* **YOUR GOAL**:
Filter the records down to the lines that hold the word "black", and copy each of those lines.

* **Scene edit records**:
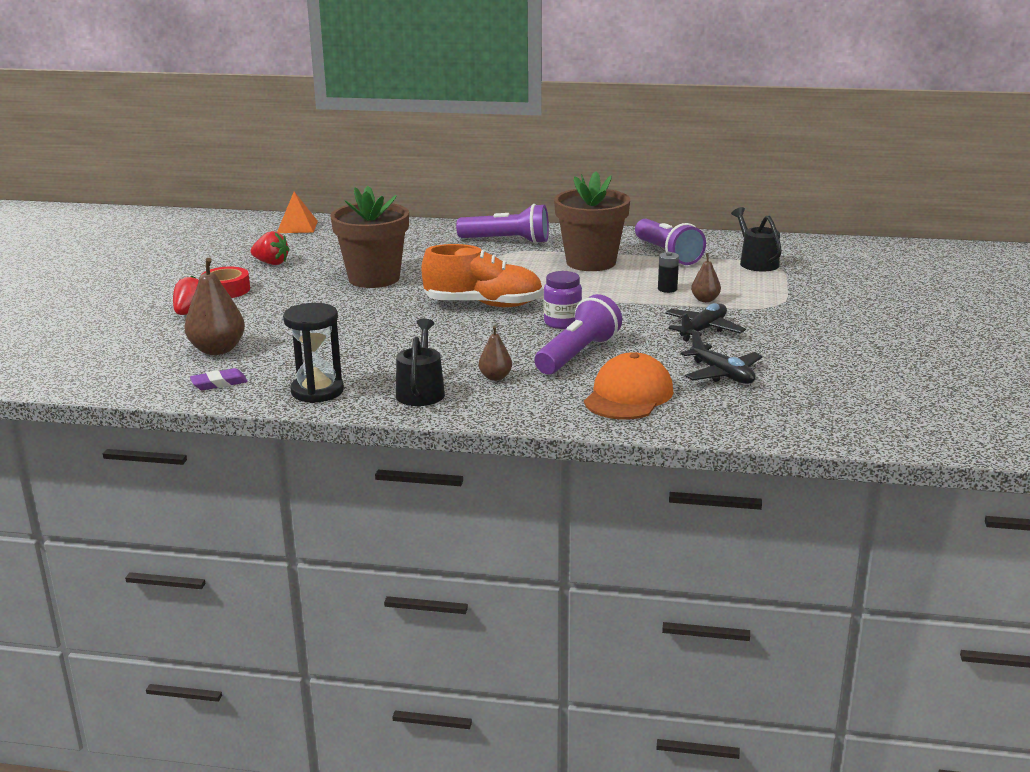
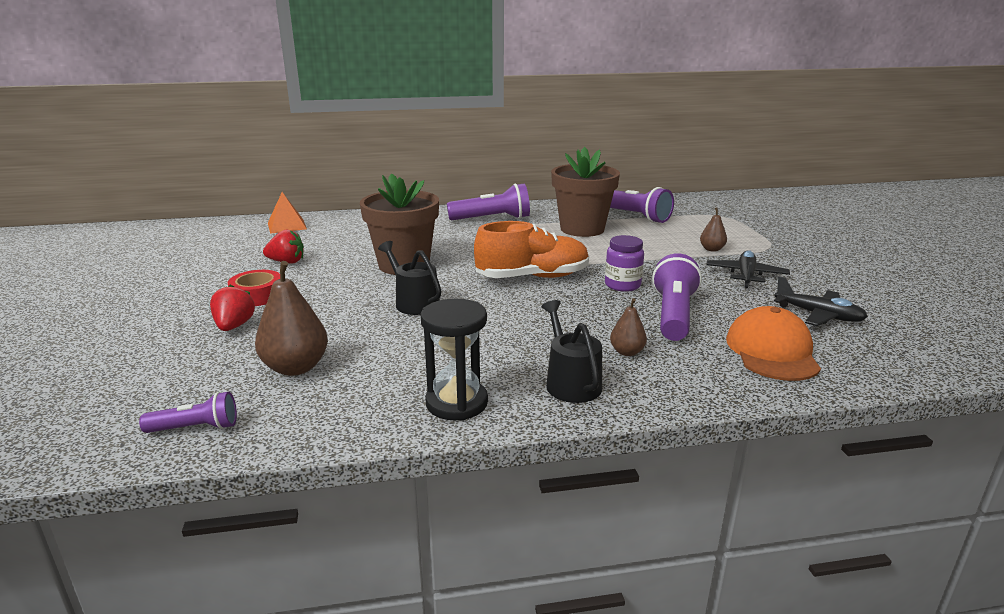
camera: 20 degrees left, 0 degrees up
(123, 378) = (196, 428): none -> purple flashlight
(219, 383) = (329, 413): purple eraser -> none
(667, 289) = (670, 244): black battery -> none
(756, 262) = (708, 215): black watering can -> black watering can (414, 302)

* **REPLY**:
(667, 289) = (670, 244): black battery -> none
(756, 262) = (708, 215): black watering can -> black watering can (414, 302)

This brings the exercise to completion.